• **Problem**:
Go through the entries one line at a time, and gather every line that has the word "down".
........
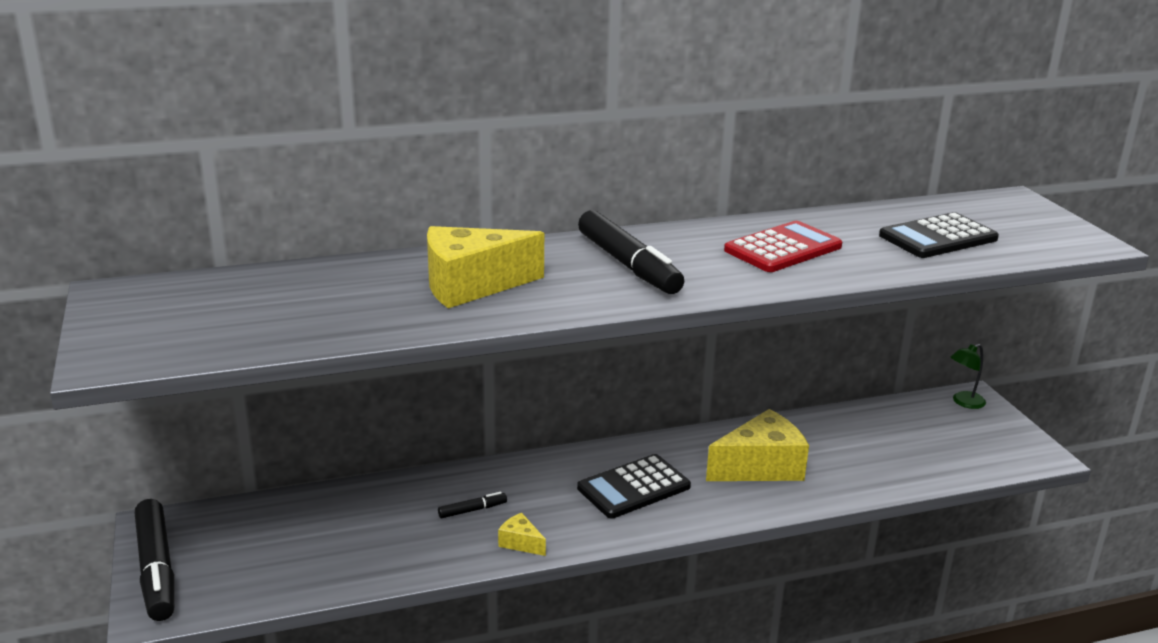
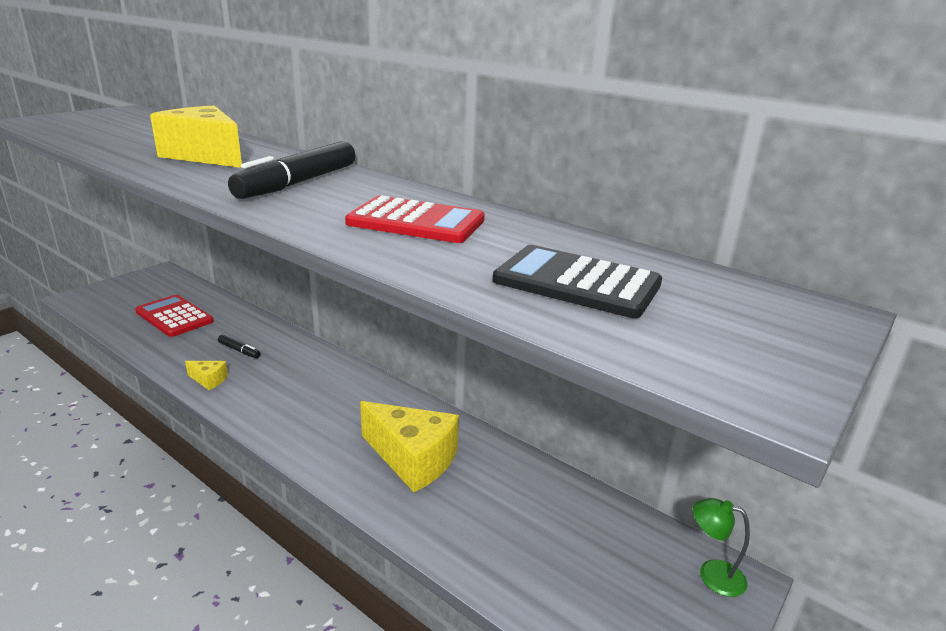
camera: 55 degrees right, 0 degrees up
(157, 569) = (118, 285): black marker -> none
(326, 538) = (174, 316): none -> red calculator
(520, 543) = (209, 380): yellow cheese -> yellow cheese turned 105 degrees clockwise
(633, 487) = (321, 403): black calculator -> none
........
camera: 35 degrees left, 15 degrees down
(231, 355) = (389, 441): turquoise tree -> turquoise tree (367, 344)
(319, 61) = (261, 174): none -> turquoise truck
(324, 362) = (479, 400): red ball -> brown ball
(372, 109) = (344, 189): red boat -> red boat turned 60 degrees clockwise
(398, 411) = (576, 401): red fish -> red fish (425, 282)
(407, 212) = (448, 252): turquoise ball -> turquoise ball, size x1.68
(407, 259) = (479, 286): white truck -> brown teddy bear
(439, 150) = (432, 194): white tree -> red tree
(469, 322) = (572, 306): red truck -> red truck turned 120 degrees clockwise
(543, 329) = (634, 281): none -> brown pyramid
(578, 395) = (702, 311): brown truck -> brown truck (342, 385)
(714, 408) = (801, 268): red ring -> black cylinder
........
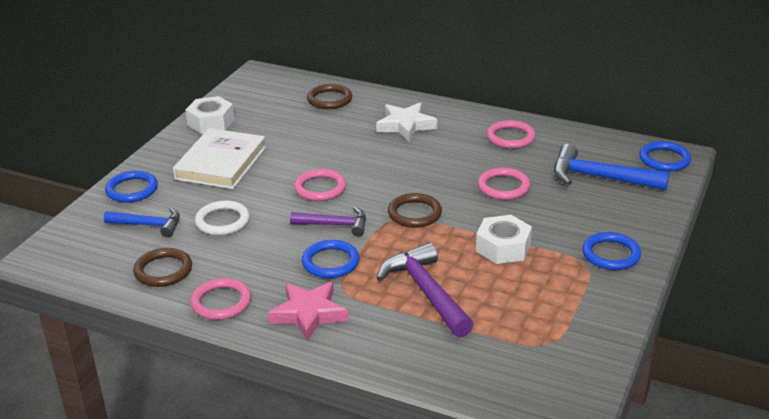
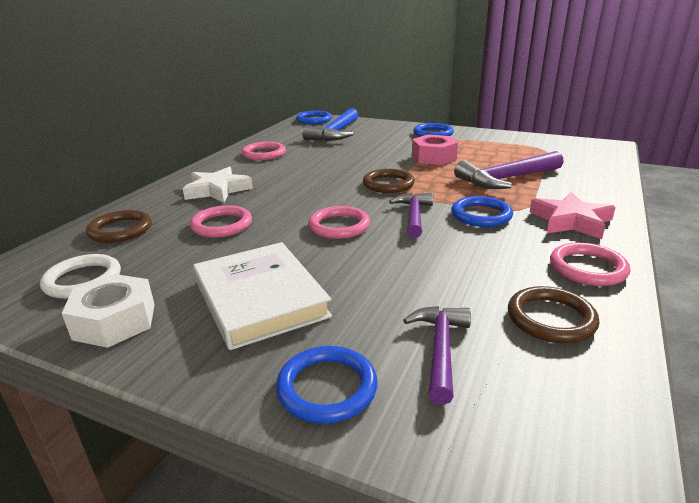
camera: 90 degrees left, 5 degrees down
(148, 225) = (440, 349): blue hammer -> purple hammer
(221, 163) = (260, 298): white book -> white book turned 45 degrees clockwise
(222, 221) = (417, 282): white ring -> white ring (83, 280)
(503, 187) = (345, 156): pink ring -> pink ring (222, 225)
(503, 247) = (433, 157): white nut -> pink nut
........
• **Reply to the exercise**:
camera: 35 degrees left, 15 degrees down
camera: 90 degrees left, 5 degrees down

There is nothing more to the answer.